# [Task statement]
Reproduce the material from the line with "savory (889, 749)" to the line with "wrapper is located at coordinates (196, 101).", including both of those lines, precisely as they appear.

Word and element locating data
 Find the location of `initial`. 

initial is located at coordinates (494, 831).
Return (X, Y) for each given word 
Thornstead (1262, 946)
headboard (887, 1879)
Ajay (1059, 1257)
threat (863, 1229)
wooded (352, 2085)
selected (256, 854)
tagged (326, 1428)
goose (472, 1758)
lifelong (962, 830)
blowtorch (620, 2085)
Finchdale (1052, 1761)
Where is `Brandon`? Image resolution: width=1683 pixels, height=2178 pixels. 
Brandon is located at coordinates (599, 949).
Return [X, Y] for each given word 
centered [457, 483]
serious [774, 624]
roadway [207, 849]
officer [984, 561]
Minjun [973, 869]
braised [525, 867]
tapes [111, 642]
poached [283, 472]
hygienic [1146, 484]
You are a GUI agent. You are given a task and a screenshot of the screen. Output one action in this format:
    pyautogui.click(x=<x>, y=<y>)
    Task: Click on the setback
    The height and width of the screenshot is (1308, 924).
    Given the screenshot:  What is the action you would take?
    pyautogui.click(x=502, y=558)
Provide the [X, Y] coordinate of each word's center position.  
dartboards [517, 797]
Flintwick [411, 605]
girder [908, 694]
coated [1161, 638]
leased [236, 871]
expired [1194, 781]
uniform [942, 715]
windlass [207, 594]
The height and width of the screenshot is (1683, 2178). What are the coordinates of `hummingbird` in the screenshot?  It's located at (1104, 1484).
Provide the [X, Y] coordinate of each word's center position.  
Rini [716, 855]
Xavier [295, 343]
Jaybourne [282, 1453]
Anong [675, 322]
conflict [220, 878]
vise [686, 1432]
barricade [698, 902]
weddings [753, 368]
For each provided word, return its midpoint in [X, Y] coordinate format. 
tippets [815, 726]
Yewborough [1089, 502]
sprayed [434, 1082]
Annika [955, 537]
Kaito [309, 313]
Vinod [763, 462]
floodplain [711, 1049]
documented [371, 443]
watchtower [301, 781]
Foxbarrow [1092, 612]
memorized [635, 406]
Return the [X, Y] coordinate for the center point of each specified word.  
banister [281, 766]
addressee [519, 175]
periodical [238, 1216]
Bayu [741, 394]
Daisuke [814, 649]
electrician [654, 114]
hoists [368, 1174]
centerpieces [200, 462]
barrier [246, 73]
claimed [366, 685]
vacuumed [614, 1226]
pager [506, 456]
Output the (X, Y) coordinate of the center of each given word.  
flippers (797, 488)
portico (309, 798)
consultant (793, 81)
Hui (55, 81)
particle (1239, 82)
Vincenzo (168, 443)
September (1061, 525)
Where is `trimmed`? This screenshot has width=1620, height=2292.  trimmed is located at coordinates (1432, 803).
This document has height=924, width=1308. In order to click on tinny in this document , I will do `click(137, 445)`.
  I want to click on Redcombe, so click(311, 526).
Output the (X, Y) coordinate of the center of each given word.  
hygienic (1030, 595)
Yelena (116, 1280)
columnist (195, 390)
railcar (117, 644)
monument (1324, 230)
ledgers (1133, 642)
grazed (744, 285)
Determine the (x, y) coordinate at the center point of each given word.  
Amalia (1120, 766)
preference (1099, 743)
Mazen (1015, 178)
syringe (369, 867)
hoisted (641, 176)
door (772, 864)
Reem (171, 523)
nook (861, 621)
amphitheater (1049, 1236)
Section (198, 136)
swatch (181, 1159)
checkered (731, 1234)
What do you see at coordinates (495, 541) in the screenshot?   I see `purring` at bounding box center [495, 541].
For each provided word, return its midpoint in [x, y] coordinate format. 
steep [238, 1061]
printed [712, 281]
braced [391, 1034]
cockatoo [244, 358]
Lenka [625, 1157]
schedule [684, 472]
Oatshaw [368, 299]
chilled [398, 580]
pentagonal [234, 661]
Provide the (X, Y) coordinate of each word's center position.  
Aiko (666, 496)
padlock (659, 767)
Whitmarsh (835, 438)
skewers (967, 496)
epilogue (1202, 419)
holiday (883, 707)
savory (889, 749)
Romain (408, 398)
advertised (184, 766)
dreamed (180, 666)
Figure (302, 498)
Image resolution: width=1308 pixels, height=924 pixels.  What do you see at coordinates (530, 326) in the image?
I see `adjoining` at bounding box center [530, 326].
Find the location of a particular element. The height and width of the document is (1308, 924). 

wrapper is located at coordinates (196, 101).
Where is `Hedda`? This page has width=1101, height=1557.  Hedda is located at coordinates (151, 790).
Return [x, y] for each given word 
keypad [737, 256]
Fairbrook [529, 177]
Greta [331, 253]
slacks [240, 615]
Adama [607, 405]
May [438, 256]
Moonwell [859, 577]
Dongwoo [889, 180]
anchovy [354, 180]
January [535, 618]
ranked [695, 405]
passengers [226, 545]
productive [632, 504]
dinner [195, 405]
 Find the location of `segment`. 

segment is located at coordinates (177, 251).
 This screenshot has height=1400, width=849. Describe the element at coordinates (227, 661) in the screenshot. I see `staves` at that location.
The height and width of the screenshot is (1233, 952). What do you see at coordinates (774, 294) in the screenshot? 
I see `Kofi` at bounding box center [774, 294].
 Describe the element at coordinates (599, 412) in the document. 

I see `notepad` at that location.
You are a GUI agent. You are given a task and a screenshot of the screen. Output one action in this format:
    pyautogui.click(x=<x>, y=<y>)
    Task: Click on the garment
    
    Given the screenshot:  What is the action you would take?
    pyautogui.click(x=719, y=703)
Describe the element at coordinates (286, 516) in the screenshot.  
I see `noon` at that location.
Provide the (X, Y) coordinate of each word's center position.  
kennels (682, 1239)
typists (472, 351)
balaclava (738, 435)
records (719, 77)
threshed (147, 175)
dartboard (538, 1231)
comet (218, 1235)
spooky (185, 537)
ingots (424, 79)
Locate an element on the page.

# [Response]
savory (889, 749)
Romain (408, 398)
advertised (184, 766)
dreamed (180, 666)
Figure (302, 498)
Image resolution: width=1308 pixels, height=924 pixels.  What do you see at coordinates (530, 326) in the image?
I see `adjoining` at bounding box center [530, 326].
Find the location of a particular element. The height and width of the document is (1308, 924). 

wrapper is located at coordinates (196, 101).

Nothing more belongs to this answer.